▶ [Work order]: The records beneath should be printed exactly, and the pictures are to be left out.

Source records
++++++
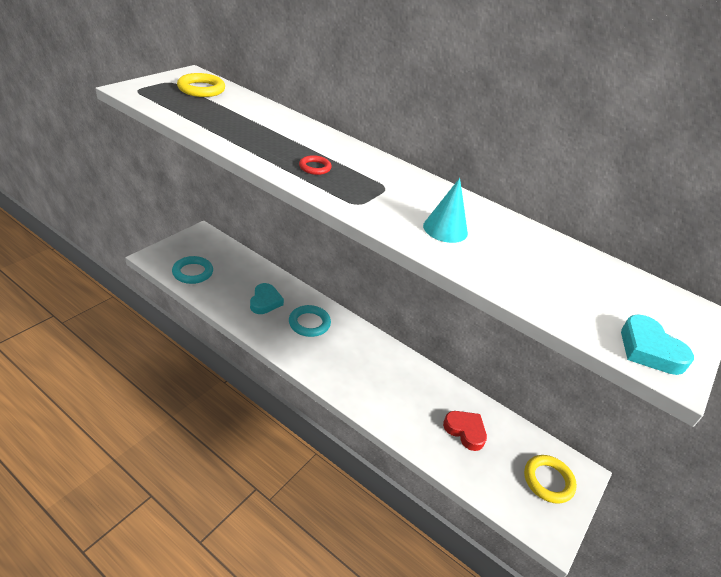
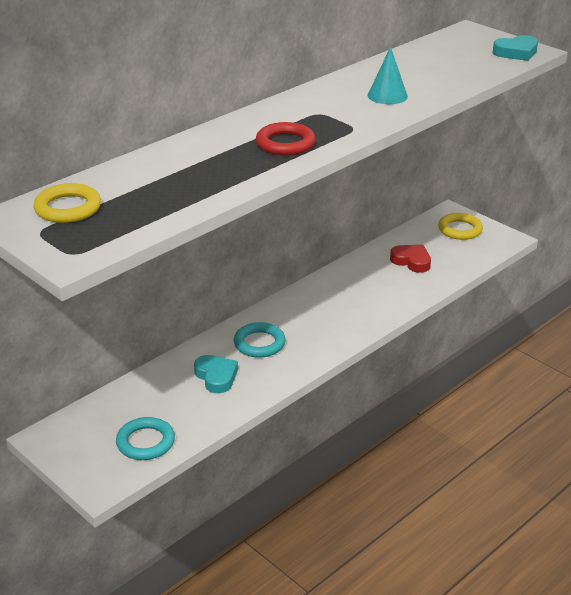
camera: 75 degrees left, 5 degrees down
(265, 301) = (216, 377): turquoise heart -> turquoise heart turned 45 degrees clockwise
(315, 167) = (285, 143): red ring -> red ring, size x1.71
(465, 431) = (411, 261): red heart -> red heart turned 75 degrees clockwise

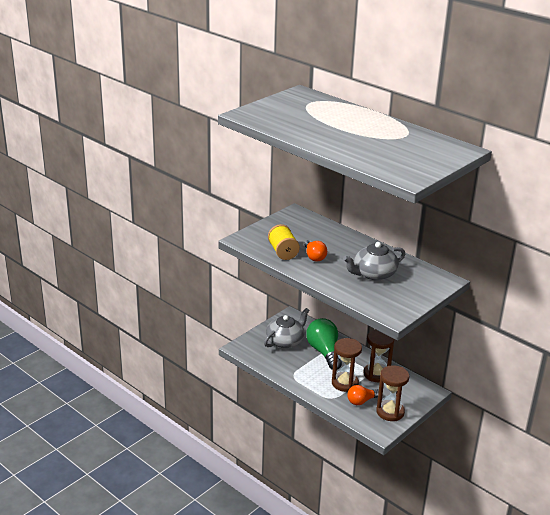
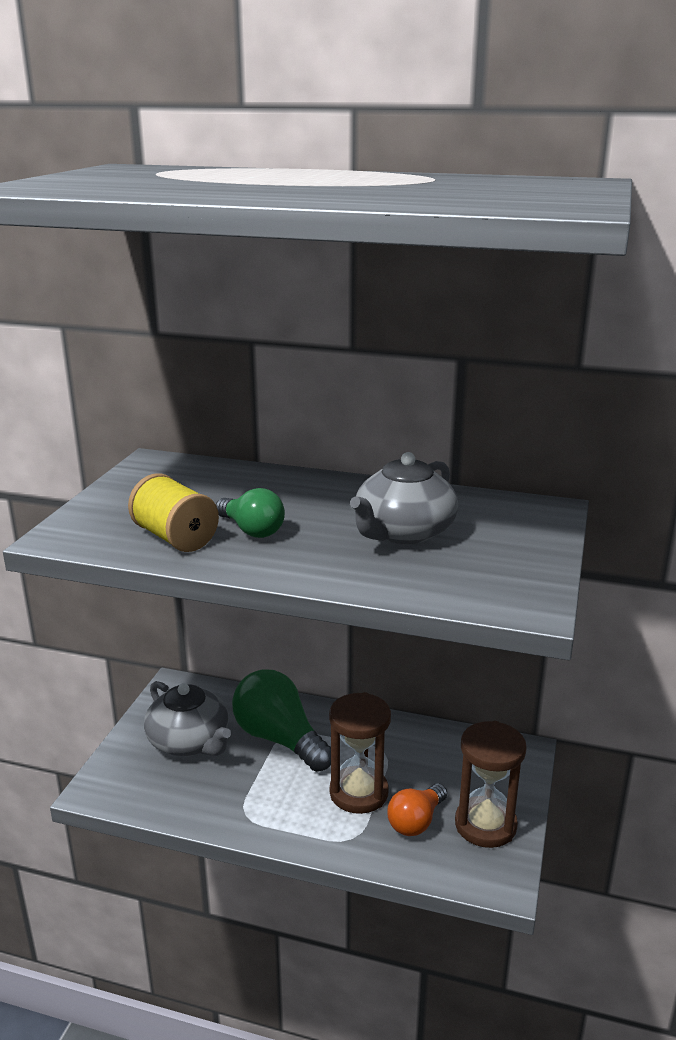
camera: 25 degrees left, 5 degrees down
(285, 341) = (189, 741): grey teapot -> grey teapot turned 120 degrees clockwise
(314, 257) = (252, 530): orange light bulb -> green light bulb
(376, 374) = (405, 751): brown hourglass -> none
++++++
▶ [Answer section]:
camera: 75 degrees left, 5 degrees down
(265, 301) = (216, 377): turquoise heart -> turquoise heart turned 45 degrees clockwise
(315, 167) = (285, 143): red ring -> red ring, size x1.71
(465, 431) = (411, 261): red heart -> red heart turned 75 degrees clockwise

camera: 25 degrees left, 5 degrees down
(285, 341) = (189, 741): grey teapot -> grey teapot turned 120 degrees clockwise
(314, 257) = (252, 530): orange light bulb -> green light bulb
(376, 374) = (405, 751): brown hourglass -> none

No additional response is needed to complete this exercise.